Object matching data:

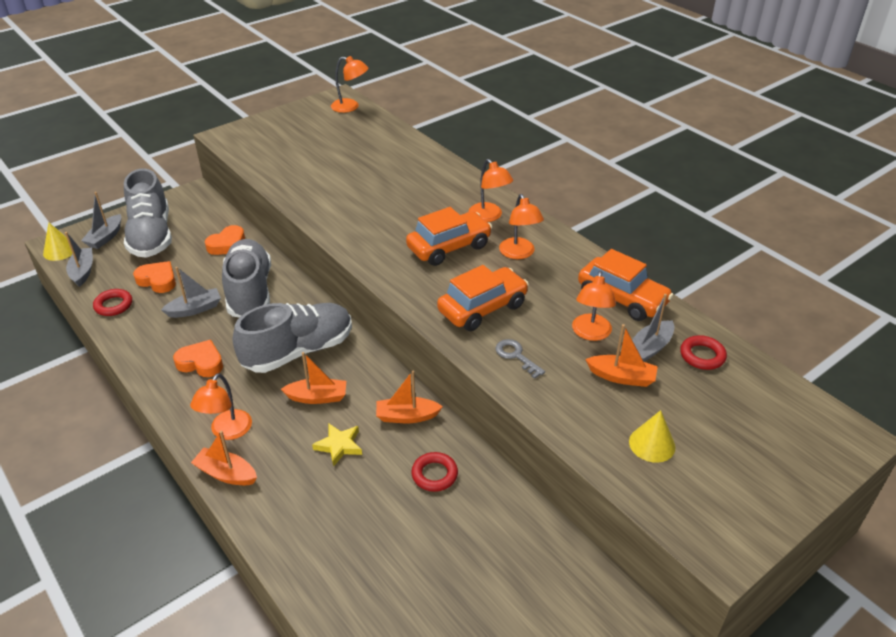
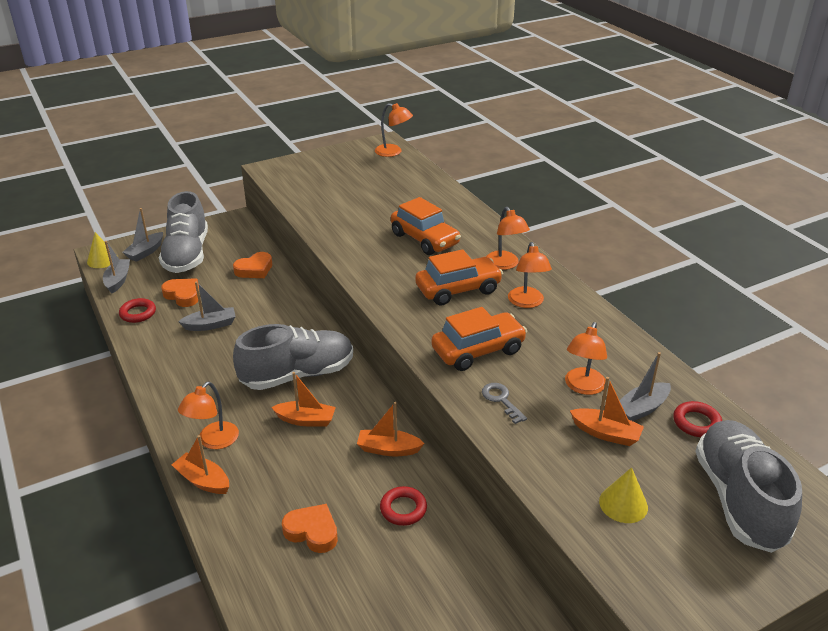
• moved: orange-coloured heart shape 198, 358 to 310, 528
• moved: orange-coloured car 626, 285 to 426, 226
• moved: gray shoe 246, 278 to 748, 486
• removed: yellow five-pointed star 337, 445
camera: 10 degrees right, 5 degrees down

_HOW TO COMPLETE THIS TASK_:
Nothing but the lines from the one with "star 337, 445" through the end of the data above should be reproduced, each exactly, both ends included.

_ANSWER SPACE_:
• removed: yellow five-pointed star 337, 445
camera: 10 degrees right, 5 degrees down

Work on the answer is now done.